◆ Requirement:
Word-for-word transcription needed. Include every entry below but no pictures.

◆ Materials provided:
########################################

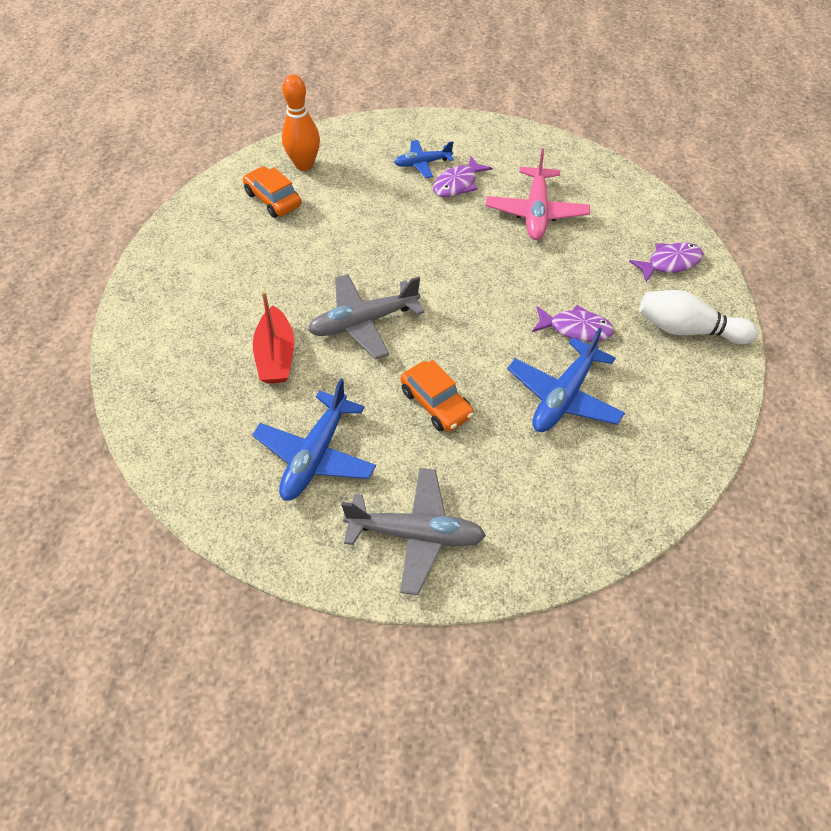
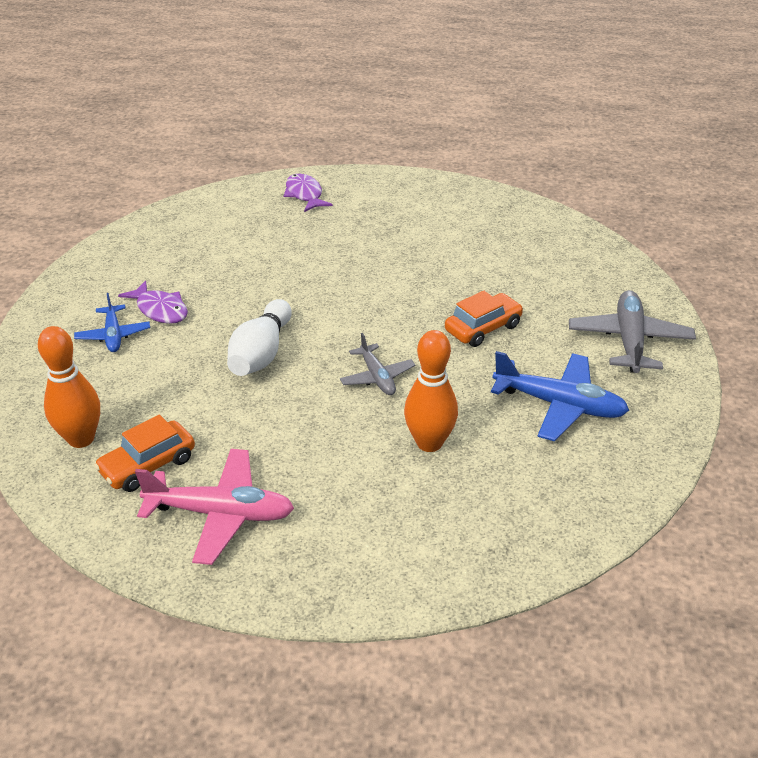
camera: 90 degrees left, 15 degrees down
(276, 356) = (429, 443): red boat -> orange bowling pin
(363, 322) = (377, 377): grey plane -> grey plane, size x0.60
(536, 212) = (221, 260): pink plane -> pink plane (221, 513)
(563, 397) = (466, 258): blue plane -> none
(576, 329) = (385, 247): purple fish -> none
(687, 330) = (386, 194): white bowling pin -> white bowling pin (261, 354)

########################################

◆ Answer box:
camera: 90 degrees left, 15 degrees down
(276, 356) = (429, 443): red boat -> orange bowling pin
(363, 322) = (377, 377): grey plane -> grey plane, size x0.60
(536, 212) = (221, 260): pink plane -> pink plane (221, 513)
(563, 397) = (466, 258): blue plane -> none
(576, 329) = (385, 247): purple fish -> none
(687, 330) = (386, 194): white bowling pin -> white bowling pin (261, 354)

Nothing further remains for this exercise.